## The task
Among the entries below, one stretch runs from the line that contains "camera: 120 degrees right, 5 degrees up" through the line that contains "(975, 475) = (133, 502): white". Repeat that stretch exactly, ends included, and only that.

Records for the task Block Start

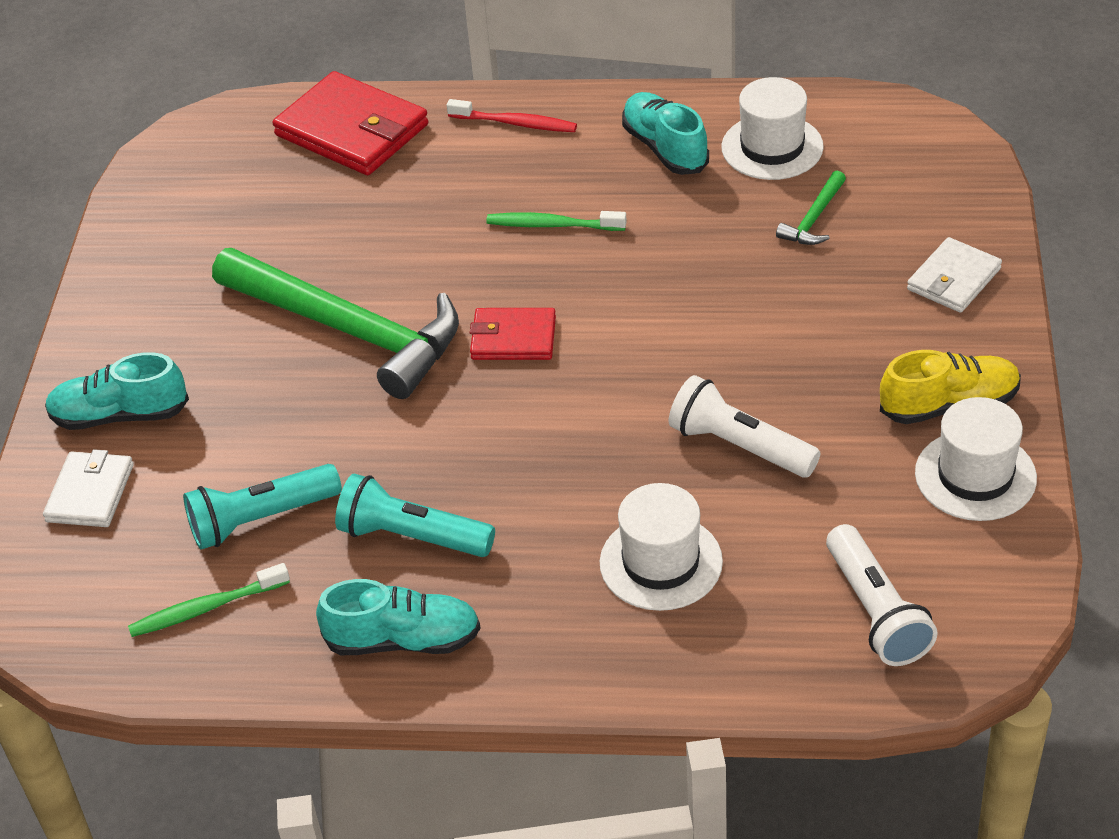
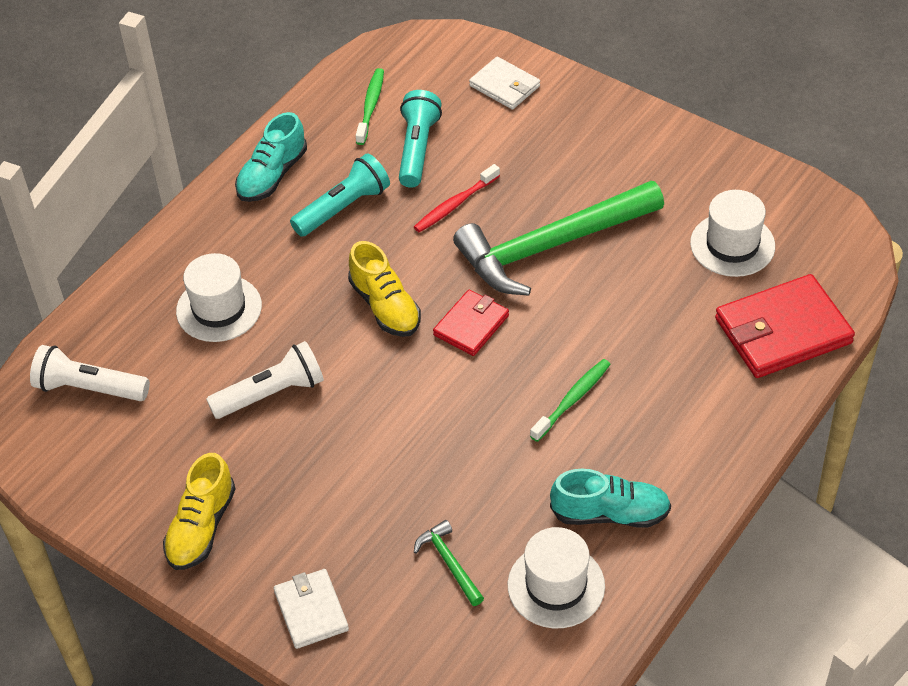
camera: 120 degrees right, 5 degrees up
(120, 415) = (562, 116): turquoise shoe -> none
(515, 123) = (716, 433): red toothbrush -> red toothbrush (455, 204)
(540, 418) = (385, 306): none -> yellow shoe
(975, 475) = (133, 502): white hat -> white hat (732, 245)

Records for the task Block End
Records for the task Block Start

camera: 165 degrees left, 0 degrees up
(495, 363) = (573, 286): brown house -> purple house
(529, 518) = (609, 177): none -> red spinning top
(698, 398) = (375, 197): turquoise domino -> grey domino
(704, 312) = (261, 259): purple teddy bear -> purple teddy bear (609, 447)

Records for the task Block End
Records for the task Block Start

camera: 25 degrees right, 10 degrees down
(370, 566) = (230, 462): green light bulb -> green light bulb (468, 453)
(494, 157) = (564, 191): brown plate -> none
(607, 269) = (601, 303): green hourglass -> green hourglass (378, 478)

Records for the task Block End

## Exercise solution
camera: 120 degrees right, 5 degrees up
(120, 415) = (562, 116): turquoise shoe -> none
(515, 123) = (716, 433): red toothbrush -> red toothbrush (455, 204)
(540, 418) = (385, 306): none -> yellow shoe
(975, 475) = (133, 502): white hat -> white hat (732, 245)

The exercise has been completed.